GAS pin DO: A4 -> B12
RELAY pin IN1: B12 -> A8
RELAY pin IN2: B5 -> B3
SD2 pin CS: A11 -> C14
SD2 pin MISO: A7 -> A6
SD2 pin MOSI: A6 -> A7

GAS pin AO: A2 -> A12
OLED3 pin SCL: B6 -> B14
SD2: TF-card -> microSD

———

# [EXERCISE BRIEF]
From the first line to the last, transcribe the listing exactly.

# [SOLUTION FOR THIS EXERCISE]
GAS pin DO: A4 -> B12
RELAY pin IN1: B12 -> A8
RELAY pin IN2: B5 -> B3
SD2 pin CS: A11 -> C14
SD2 pin MISO: A7 -> A6
SD2 pin MOSI: A6 -> A7

GAS pin AO: A2 -> A12
OLED3 pin SCL: B6 -> B14
SD2: TF-card -> microSD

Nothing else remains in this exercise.